═══ Records

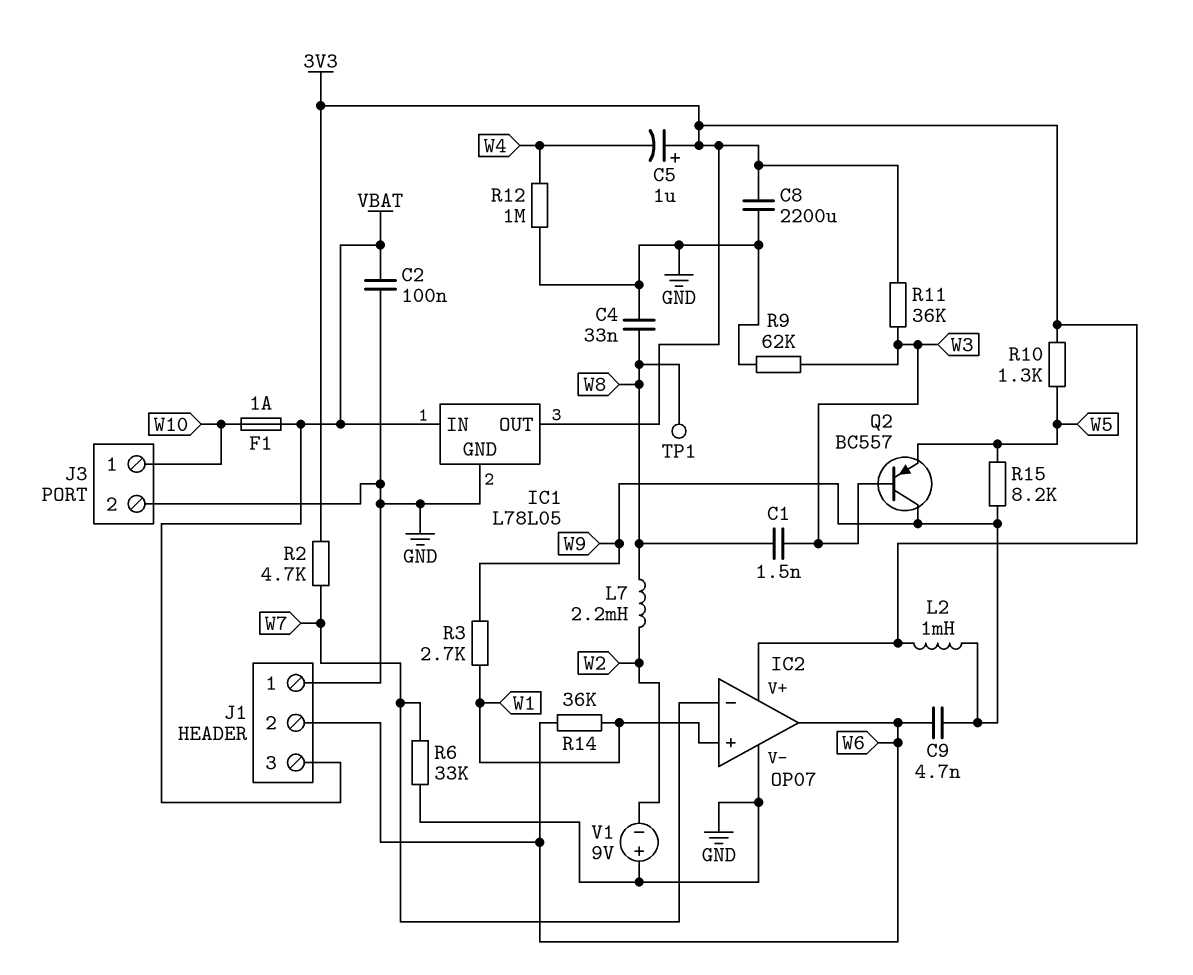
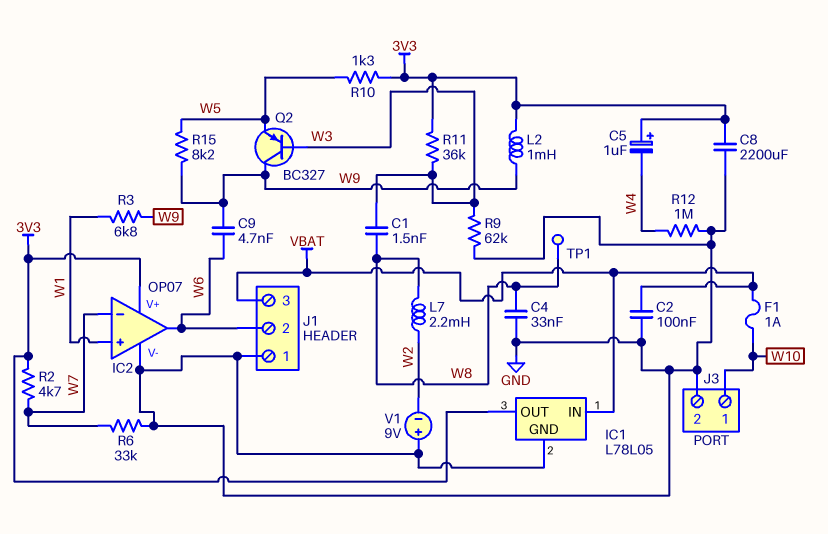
Q2: PNP BC557 (B W3, C W9, E W5) -> PNP BC327 (B W3, C W9, E W5)
R3: 2.7k (W1, W9) -> 6.8k (W1, W9)
R14: 36k (W1, W6) -> none

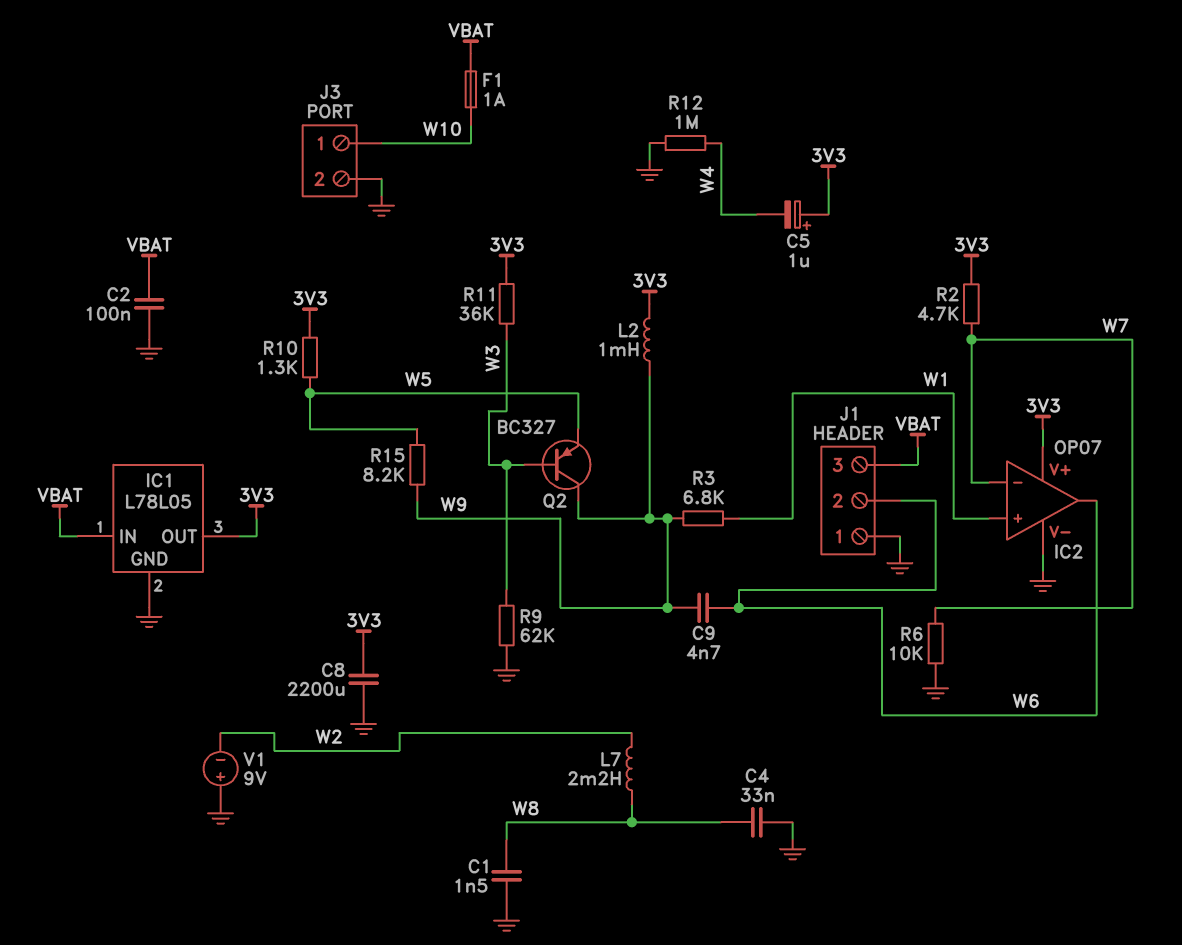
C1: 1.5nF (W3, W8) -> 1.5nF (GND, W8)
R6: 33k (GND, W7) -> 10k (GND, W7)
TP1: test point (W8) -> none

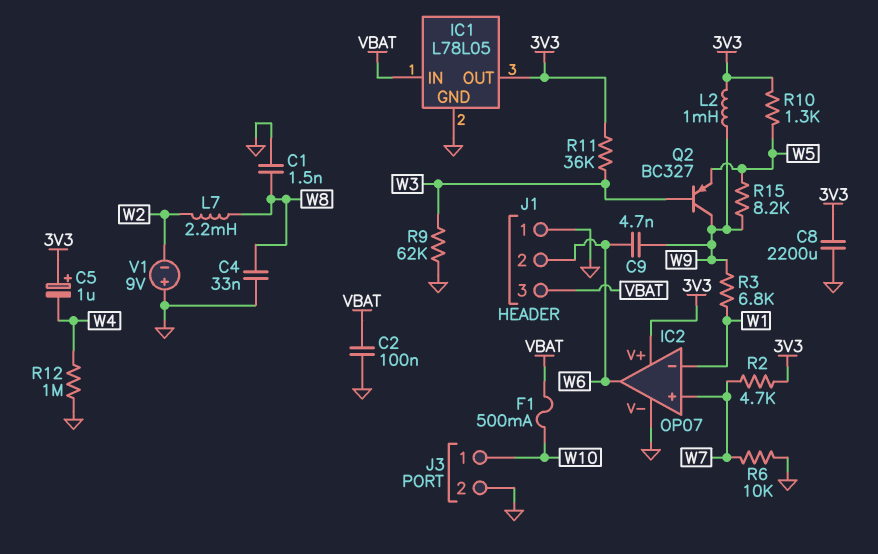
F1: 1A (VBAT, W10) -> 500mA (VBAT, W10)
IC2 pin in+: W1 -> W7
IC2 pin in-: W7 -> W1

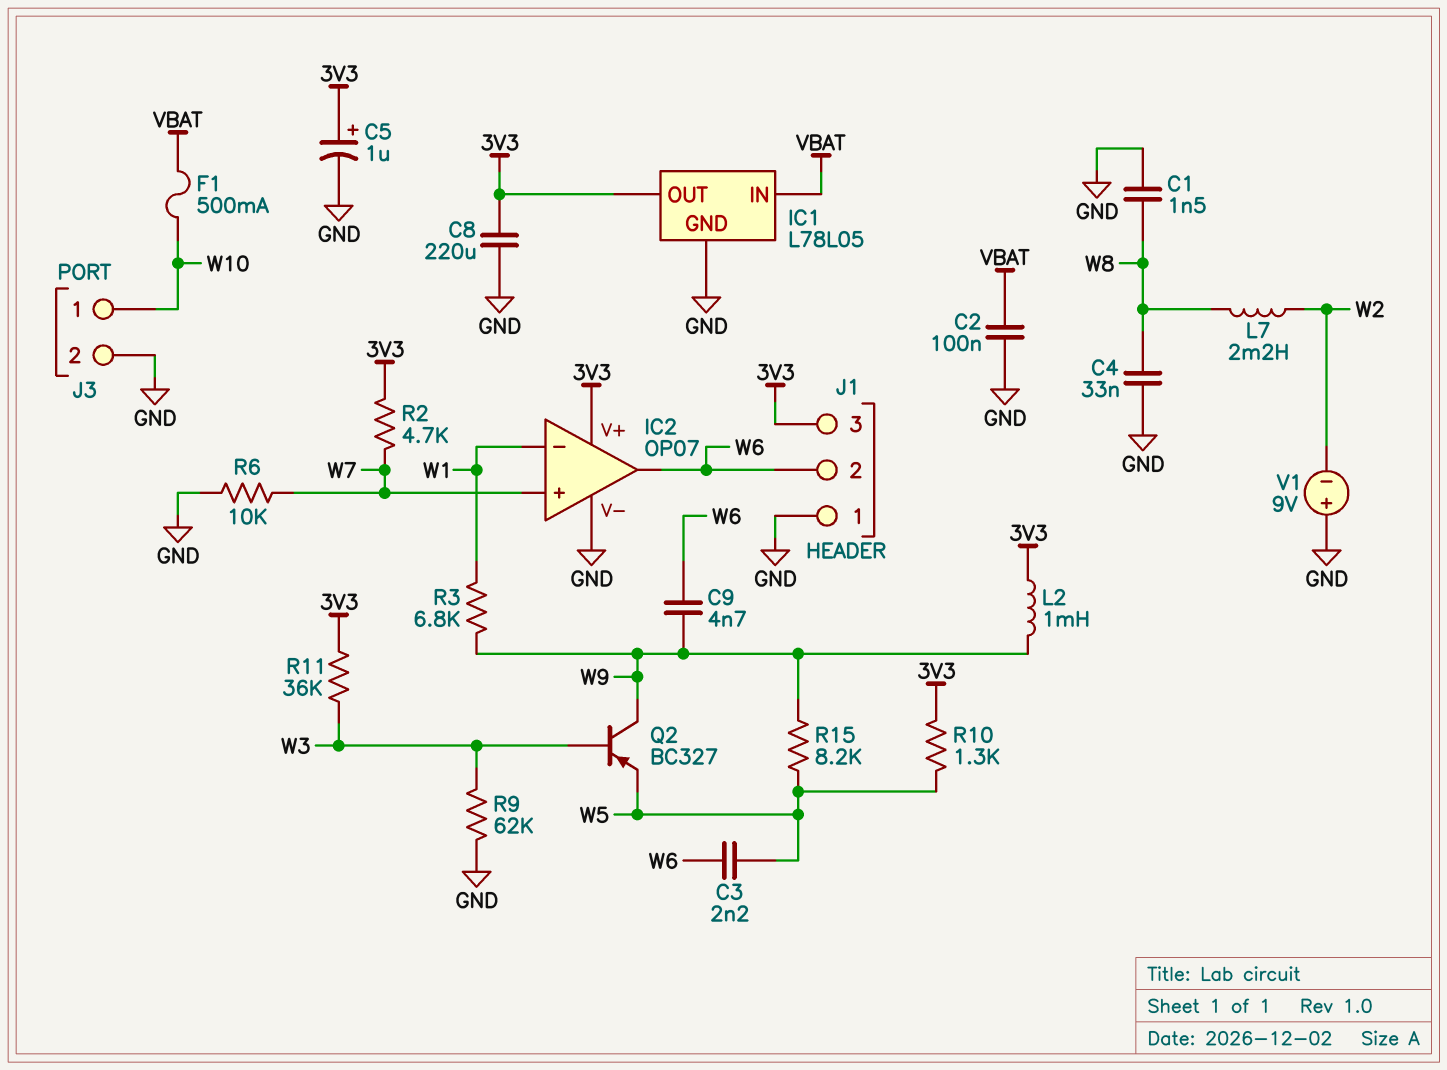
C3: none -> 2.2nF (W5, W6)
C5: 1uF (plus 3V3, minus W4) -> 1uF (plus 3V3, minus GND)
C8: 2200uF (3V3, GND) -> 220uF (3V3, GND)
J1 pin 3: VBAT -> 3V3
R12: 1M (GND, W4) -> none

══════

### [Task instructions]
From the data above, retype only the lines starting with the line with "TP1: test point (W8) -> none" and going on through the line with "C8: 2200uF (3V3, GND) -> 220uF (3V3, GND)", exactly, leaving out the pictures.

### [Your solution]
TP1: test point (W8) -> none

F1: 1A (VBAT, W10) -> 500mA (VBAT, W10)
IC2 pin in+: W1 -> W7
IC2 pin in-: W7 -> W1

C3: none -> 2.2nF (W5, W6)
C5: 1uF (plus 3V3, minus W4) -> 1uF (plus 3V3, minus GND)
C8: 2200uF (3V3, GND) -> 220uF (3V3, GND)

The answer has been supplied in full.